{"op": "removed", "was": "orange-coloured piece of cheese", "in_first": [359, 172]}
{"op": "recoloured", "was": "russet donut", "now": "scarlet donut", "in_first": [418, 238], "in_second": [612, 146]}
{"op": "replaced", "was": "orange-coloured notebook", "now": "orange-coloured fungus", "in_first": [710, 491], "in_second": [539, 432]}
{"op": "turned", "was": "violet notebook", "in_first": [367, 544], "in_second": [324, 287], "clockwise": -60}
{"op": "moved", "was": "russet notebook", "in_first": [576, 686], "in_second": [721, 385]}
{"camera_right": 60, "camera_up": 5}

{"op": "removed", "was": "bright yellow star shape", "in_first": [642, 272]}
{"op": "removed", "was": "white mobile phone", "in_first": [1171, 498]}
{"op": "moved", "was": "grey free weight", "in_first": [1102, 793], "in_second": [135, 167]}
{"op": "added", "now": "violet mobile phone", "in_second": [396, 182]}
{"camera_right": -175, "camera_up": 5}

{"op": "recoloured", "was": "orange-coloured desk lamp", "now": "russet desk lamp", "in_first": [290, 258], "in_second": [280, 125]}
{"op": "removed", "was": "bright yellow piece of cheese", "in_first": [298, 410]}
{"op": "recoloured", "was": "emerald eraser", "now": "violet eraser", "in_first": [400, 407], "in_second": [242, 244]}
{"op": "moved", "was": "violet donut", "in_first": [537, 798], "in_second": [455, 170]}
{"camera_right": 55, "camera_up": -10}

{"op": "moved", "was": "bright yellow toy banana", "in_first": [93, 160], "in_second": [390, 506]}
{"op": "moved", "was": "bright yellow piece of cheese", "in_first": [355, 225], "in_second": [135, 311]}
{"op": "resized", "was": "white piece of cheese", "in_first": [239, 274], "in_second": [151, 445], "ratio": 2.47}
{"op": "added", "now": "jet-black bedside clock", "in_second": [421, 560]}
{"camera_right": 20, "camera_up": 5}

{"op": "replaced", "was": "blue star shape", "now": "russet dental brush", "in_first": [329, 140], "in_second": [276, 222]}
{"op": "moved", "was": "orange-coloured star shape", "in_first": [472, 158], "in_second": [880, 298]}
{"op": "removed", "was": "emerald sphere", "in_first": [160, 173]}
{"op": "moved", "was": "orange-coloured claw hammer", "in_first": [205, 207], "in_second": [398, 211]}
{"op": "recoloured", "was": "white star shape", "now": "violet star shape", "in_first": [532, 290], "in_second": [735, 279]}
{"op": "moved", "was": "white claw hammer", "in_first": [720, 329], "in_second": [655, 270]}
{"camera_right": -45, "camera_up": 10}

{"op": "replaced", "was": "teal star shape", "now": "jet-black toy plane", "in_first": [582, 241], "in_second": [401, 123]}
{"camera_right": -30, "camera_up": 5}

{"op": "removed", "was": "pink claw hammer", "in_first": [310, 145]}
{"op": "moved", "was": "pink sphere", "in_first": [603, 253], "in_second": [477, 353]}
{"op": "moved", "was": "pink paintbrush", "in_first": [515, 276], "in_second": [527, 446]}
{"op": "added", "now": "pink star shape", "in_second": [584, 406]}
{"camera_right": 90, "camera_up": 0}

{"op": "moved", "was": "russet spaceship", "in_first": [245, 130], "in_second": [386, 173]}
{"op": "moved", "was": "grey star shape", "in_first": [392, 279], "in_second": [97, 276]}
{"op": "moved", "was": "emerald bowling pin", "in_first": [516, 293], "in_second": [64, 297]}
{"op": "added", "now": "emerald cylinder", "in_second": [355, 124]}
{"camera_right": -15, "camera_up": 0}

## Exercise
Would you copy every line of the material exactly?

## Output for this task
{"op": "removed", "was": "orange-coloured piece of cheese", "in_first": [359, 172]}
{"op": "recoloured", "was": "russet donut", "now": "scarlet donut", "in_first": [418, 238], "in_second": [612, 146]}
{"op": "replaced", "was": "orange-coloured notebook", "now": "orange-coloured fungus", "in_first": [710, 491], "in_second": [539, 432]}
{"op": "turned", "was": "violet notebook", "in_first": [367, 544], "in_second": [324, 287], "clockwise": -60}
{"op": "moved", "was": "russet notebook", "in_first": [576, 686], "in_second": [721, 385]}
{"camera_right": 60, "camera_up": 5}

{"op": "removed", "was": "bright yellow star shape", "in_first": [642, 272]}
{"op": "removed", "was": "white mobile phone", "in_first": [1171, 498]}
{"op": "moved", "was": "grey free weight", "in_first": [1102, 793], "in_second": [135, 167]}
{"op": "added", "now": "violet mobile phone", "in_second": [396, 182]}
{"camera_right": -175, "camera_up": 5}

{"op": "recoloured", "was": "orange-coloured desk lamp", "now": "russet desk lamp", "in_first": [290, 258], "in_second": [280, 125]}
{"op": "removed", "was": "bright yellow piece of cheese", "in_first": [298, 410]}
{"op": "recoloured", "was": "emerald eraser", "now": "violet eraser", "in_first": [400, 407], "in_second": [242, 244]}
{"op": "moved", "was": "violet donut", "in_first": [537, 798], "in_second": [455, 170]}
{"camera_right": 55, "camera_up": -10}

{"op": "moved", "was": "bright yellow toy banana", "in_first": [93, 160], "in_second": [390, 506]}
{"op": "moved", "was": "bright yellow piece of cheese", "in_first": [355, 225], "in_second": [135, 311]}
{"op": "resized", "was": "white piece of cheese", "in_first": [239, 274], "in_second": [151, 445], "ratio": 2.47}
{"op": "added", "now": "jet-black bedside clock", "in_second": [421, 560]}
{"camera_right": 20, "camera_up": 5}

{"op": "replaced", "was": "blue star shape", "now": "russet dental brush", "in_first": [329, 140], "in_second": [276, 222]}
{"op": "moved", "was": "orange-coloured star shape", "in_first": [472, 158], "in_second": [880, 298]}
{"op": "removed", "was": "emerald sphere", "in_first": [160, 173]}
{"op": "moved", "was": "orange-coloured claw hammer", "in_first": [205, 207], "in_second": [398, 211]}
{"op": "recoloured", "was": "white star shape", "now": "violet star shape", "in_first": [532, 290], "in_second": [735, 279]}
{"op": "moved", "was": "white claw hammer", "in_first": [720, 329], "in_second": [655, 270]}
{"camera_right": -45, "camera_up": 10}

{"op": "replaced", "was": "teal star shape", "now": "jet-black toy plane", "in_first": [582, 241], "in_second": [401, 123]}
{"camera_right": -30, "camera_up": 5}

{"op": "removed", "was": "pink claw hammer", "in_first": [310, 145]}
{"op": "moved", "was": "pink sphere", "in_first": [603, 253], "in_second": [477, 353]}
{"op": "moved", "was": "pink paintbrush", "in_first": [515, 276], "in_second": [527, 446]}
{"op": "added", "now": "pink star shape", "in_second": [584, 406]}
{"camera_right": 90, "camera_up": 0}

{"op": "moved", "was": "russet spaceship", "in_first": [245, 130], "in_second": [386, 173]}
{"op": "moved", "was": "grey star shape", "in_first": [392, 279], "in_second": [97, 276]}
{"op": "moved", "was": "emerald bowling pin", "in_first": [516, 293], "in_second": [64, 297]}
{"op": "added", "now": "emerald cylinder", "in_second": [355, 124]}
{"camera_right": -15, "camera_up": 0}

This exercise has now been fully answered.